=== Given entries ===
-*-

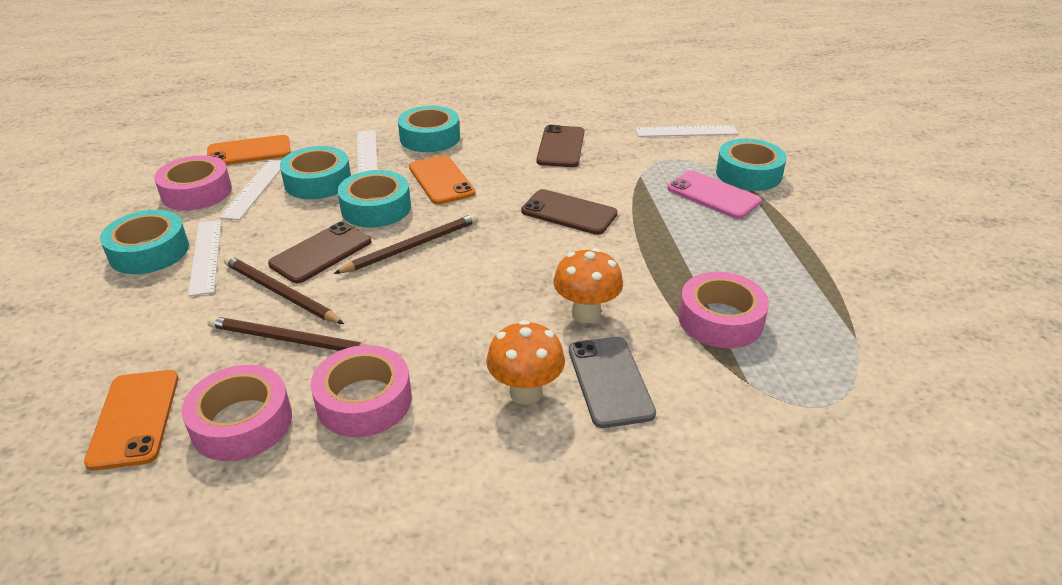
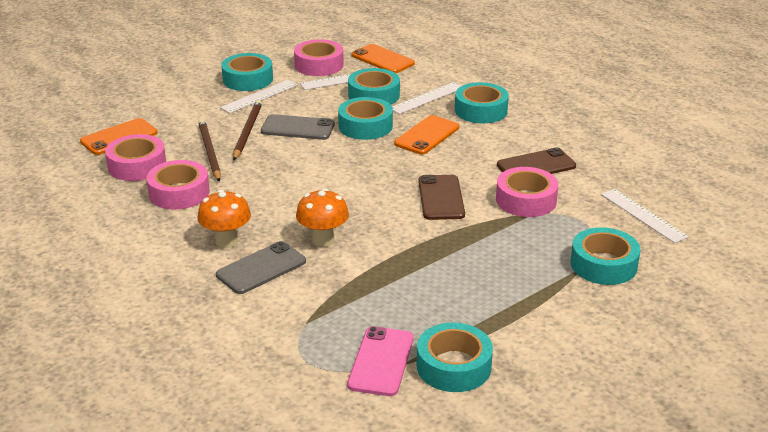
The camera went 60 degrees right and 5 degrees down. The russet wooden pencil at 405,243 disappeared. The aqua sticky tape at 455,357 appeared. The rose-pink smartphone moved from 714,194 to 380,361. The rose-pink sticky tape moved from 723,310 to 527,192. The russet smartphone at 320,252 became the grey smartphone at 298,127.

-*-

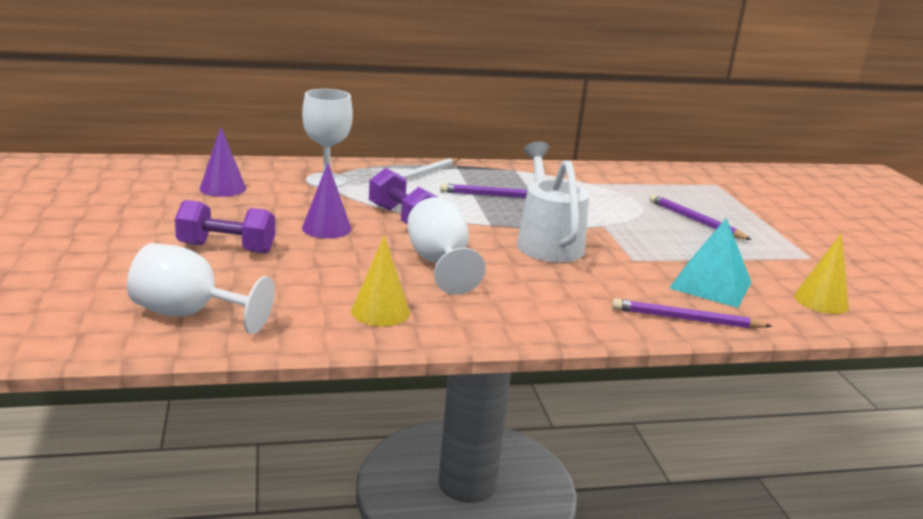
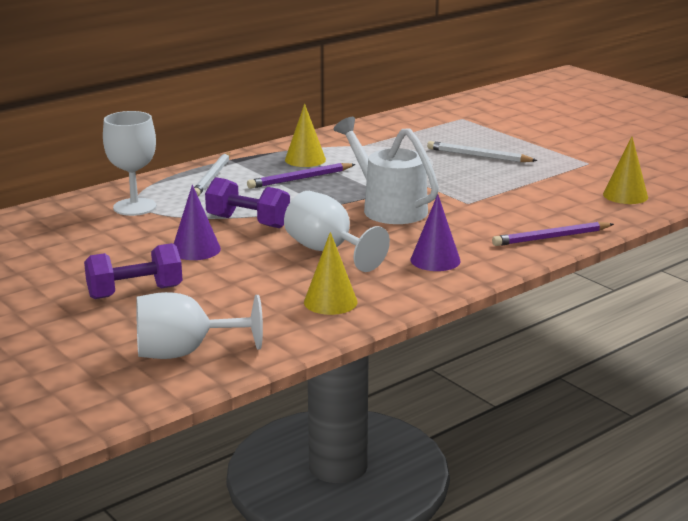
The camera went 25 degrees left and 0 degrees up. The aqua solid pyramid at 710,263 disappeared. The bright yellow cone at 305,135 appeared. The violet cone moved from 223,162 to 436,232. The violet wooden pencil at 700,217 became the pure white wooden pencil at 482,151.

-*-

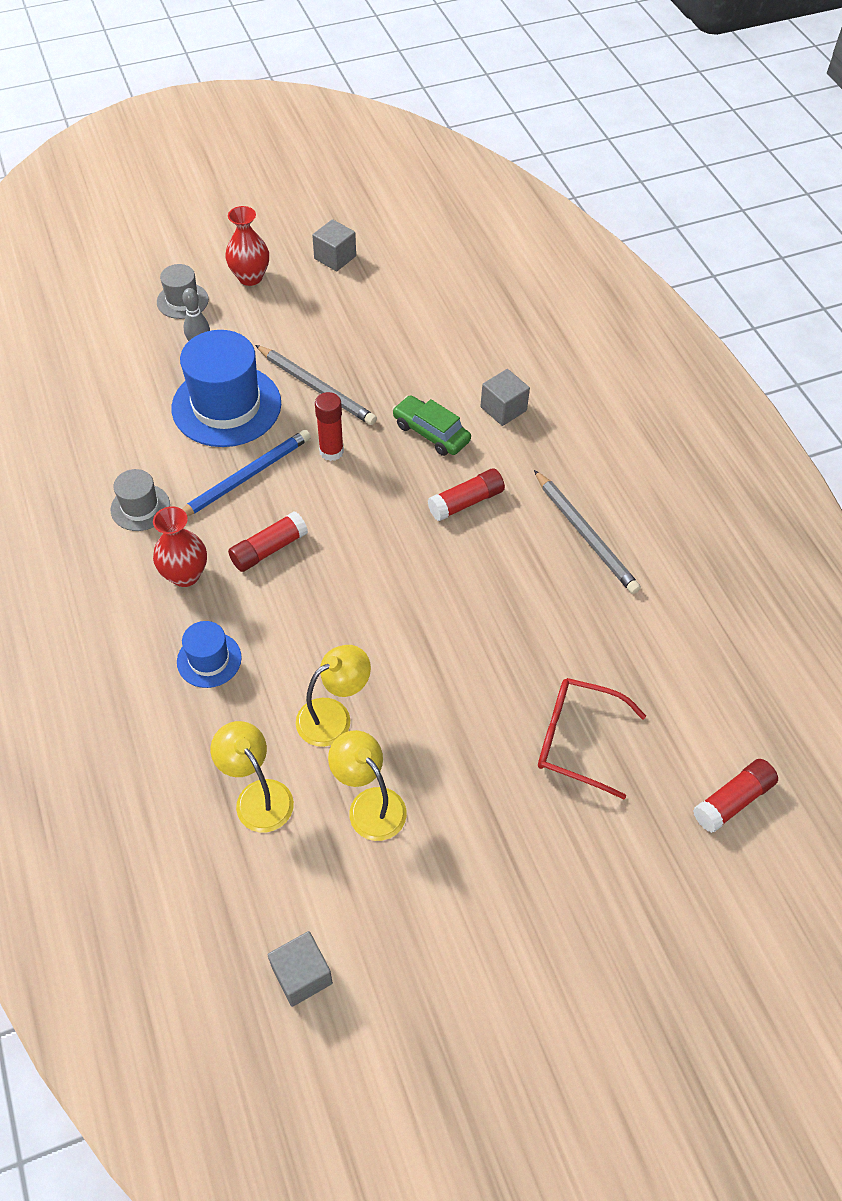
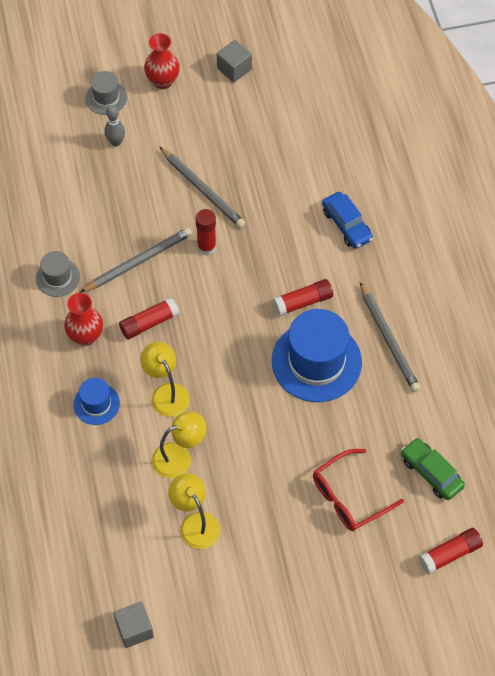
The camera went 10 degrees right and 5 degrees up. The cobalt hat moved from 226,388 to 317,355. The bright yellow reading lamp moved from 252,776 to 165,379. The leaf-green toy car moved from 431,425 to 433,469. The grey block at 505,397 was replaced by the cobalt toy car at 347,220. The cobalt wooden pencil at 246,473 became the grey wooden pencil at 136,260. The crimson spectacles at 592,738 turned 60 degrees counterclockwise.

-*-

=== Exercise ===
Go line by line through the records above and copy each one containing "appeared".

=== Worked solution ===
The camera went 60 degrees right and 5 degrees down. The russet wooden pencil at 405,243 disappeared. The aqua sticky tape at 455,357 appeared. The rose-pink smartphone moved from 714,194 to 380,361. The rose-pink sticky tape moved from 723,310 to 527,192. The russet smartphone at 320,252 became the grey smartphone at 298,127.
The camera went 25 degrees left and 0 degrees up. The aqua solid pyramid at 710,263 disappeared. The bright yellow cone at 305,135 appeared. The violet cone moved from 223,162 to 436,232. The violet wooden pencil at 700,217 became the pure white wooden pencil at 482,151.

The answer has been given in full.